**What to work on**
Repeat the records. Leave nothing out.

Collected data entries
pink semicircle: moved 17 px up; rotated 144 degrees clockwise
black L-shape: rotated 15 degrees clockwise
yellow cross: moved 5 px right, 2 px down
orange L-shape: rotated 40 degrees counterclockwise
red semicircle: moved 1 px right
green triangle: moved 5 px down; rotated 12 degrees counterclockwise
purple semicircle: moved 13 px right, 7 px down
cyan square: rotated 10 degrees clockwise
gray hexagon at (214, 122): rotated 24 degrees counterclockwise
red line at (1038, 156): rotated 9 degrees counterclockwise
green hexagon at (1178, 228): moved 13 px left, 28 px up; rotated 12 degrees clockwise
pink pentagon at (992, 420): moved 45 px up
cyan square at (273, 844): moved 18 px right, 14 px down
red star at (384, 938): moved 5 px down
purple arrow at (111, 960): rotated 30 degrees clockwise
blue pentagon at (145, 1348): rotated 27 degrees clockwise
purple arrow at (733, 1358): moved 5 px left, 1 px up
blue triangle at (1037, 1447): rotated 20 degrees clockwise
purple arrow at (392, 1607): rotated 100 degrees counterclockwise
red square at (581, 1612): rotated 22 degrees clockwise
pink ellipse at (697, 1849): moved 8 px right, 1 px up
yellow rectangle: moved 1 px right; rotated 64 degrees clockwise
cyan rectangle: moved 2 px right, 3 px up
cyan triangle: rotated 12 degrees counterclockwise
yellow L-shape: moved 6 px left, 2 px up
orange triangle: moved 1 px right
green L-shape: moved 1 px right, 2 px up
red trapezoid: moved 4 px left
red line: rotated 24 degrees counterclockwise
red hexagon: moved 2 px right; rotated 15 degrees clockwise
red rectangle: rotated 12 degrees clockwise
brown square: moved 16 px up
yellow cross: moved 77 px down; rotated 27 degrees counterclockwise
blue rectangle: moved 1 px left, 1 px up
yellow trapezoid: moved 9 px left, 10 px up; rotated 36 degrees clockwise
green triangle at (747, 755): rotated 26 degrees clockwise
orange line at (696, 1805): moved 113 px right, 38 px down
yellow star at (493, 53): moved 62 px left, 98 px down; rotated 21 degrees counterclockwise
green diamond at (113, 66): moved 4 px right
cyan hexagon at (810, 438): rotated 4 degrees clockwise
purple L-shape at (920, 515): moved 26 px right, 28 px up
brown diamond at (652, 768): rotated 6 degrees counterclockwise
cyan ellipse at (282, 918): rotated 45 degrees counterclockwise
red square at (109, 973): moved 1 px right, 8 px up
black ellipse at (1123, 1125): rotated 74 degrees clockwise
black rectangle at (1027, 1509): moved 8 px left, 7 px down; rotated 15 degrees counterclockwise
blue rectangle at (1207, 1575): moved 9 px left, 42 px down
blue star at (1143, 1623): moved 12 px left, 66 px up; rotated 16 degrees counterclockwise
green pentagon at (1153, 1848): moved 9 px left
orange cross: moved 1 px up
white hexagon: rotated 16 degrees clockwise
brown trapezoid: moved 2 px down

**Solution to this exercise**
pink semicircle: moved 17 px up; rotated 144 degrees clockwise
black L-shape: rotated 15 degrees clockwise
yellow cross: moved 5 px right, 2 px down
orange L-shape: rotated 40 degrees counterclockwise
red semicircle: moved 1 px right
green triangle: moved 5 px down; rotated 12 degrees counterclockwise
purple semicircle: moved 13 px right, 7 px down
cyan square: rotated 10 degrees clockwise
gray hexagon at (214, 122): rotated 24 degrees counterclockwise
red line at (1038, 156): rotated 9 degrees counterclockwise
green hexagon at (1178, 228): moved 13 px left, 28 px up; rotated 12 degrees clockwise
pink pentagon at (992, 420): moved 45 px up
cyan square at (273, 844): moved 18 px right, 14 px down
red star at (384, 938): moved 5 px down
purple arrow at (111, 960): rotated 30 degrees clockwise
blue pentagon at (145, 1348): rotated 27 degrees clockwise
purple arrow at (733, 1358): moved 5 px left, 1 px up
blue triangle at (1037, 1447): rotated 20 degrees clockwise
purple arrow at (392, 1607): rotated 100 degrees counterclockwise
red square at (581, 1612): rotated 22 degrees clockwise
pink ellipse at (697, 1849): moved 8 px right, 1 px up
yellow rectangle: moved 1 px right; rotated 64 degrees clockwise
cyan rectangle: moved 2 px right, 3 px up
cyan triangle: rotated 12 degrees counterclockwise
yellow L-shape: moved 6 px left, 2 px up
orange triangle: moved 1 px right
green L-shape: moved 1 px right, 2 px up
red trapezoid: moved 4 px left
red line: rotated 24 degrees counterclockwise
red hexagon: moved 2 px right; rotated 15 degrees clockwise
red rectangle: rotated 12 degrees clockwise
brown square: moved 16 px up
yellow cross: moved 77 px down; rotated 27 degrees counterclockwise
blue rectangle: moved 1 px left, 1 px up
yellow trapezoid: moved 9 px left, 10 px up; rotated 36 degrees clockwise
green triangle at (747, 755): rotated 26 degrees clockwise
orange line at (696, 1805): moved 113 px right, 38 px down
yellow star at (493, 53): moved 62 px left, 98 px down; rotated 21 degrees counterclockwise
green diamond at (113, 66): moved 4 px right
cyan hexagon at (810, 438): rotated 4 degrees clockwise
purple L-shape at (920, 515): moved 26 px right, 28 px up
brown diamond at (652, 768): rotated 6 degrees counterclockwise
cyan ellipse at (282, 918): rotated 45 degrees counterclockwise
red square at (109, 973): moved 1 px right, 8 px up
black ellipse at (1123, 1125): rotated 74 degrees clockwise
black rectangle at (1027, 1509): moved 8 px left, 7 px down; rotated 15 degrees counterclockwise
blue rectangle at (1207, 1575): moved 9 px left, 42 px down
blue star at (1143, 1623): moved 12 px left, 66 px up; rotated 16 degrees counterclockwise
green pentagon at (1153, 1848): moved 9 px left
orange cross: moved 1 px up
white hexagon: rotated 16 degrees clockwise
brown trapezoid: moved 2 px down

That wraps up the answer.